- TASK BRIEF -
Return the following from the records below: each line, word for word, starting with the line that contains "yellow ball: none" and going on through the line that contains "yellow notebook: [269,242,349,320]", with nothing outside that range.
(Beginning of DATA EXTRACTS)
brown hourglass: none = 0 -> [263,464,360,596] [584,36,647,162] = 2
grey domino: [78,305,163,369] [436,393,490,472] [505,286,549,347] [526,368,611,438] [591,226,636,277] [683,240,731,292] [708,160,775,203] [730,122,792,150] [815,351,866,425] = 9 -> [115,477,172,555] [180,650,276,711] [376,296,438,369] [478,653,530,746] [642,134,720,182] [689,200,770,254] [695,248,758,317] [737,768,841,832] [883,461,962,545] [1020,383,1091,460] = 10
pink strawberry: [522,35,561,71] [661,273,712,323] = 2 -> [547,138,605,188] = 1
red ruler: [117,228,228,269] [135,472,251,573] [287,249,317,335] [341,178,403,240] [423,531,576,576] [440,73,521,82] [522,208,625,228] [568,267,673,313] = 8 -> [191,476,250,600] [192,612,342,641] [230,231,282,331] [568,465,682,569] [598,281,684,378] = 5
(End of DATA EXTRACTS)
(Beginning of DATA EXTRACTS)
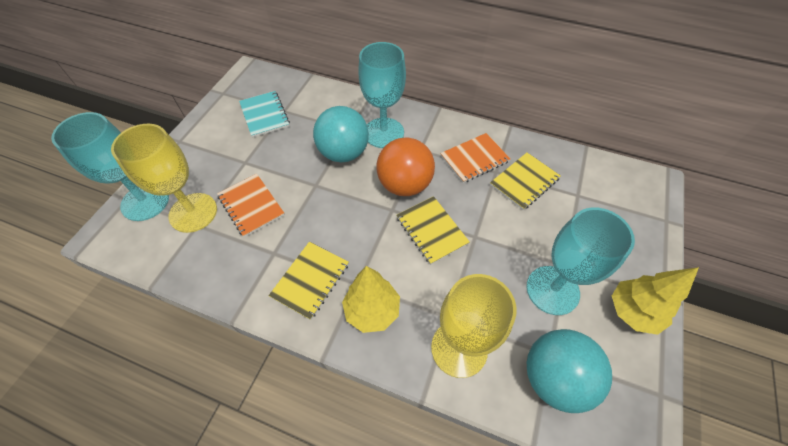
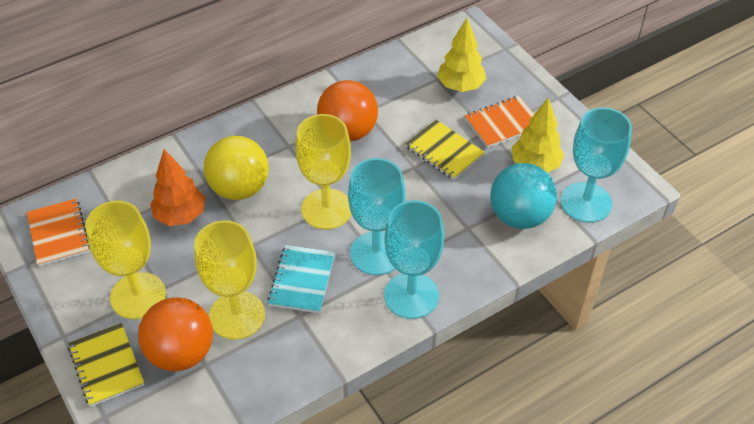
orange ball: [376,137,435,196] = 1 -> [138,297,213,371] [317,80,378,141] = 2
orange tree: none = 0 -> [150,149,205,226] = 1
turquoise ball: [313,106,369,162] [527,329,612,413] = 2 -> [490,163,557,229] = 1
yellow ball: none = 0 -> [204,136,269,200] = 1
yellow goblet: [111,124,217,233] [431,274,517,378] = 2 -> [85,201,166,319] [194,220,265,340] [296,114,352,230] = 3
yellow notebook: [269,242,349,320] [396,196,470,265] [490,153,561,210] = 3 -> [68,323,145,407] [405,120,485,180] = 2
(End of DATA EXTRACTS)
- YOUR RESPONSE -
yellow ball: none = 0 -> [204,136,269,200] = 1
yellow goblet: [111,124,217,233] [431,274,517,378] = 2 -> [85,201,166,319] [194,220,265,340] [296,114,352,230] = 3
yellow notebook: [269,242,349,320] [396,196,470,265] [490,153,561,210] = 3 -> [68,323,145,407] [405,120,485,180] = 2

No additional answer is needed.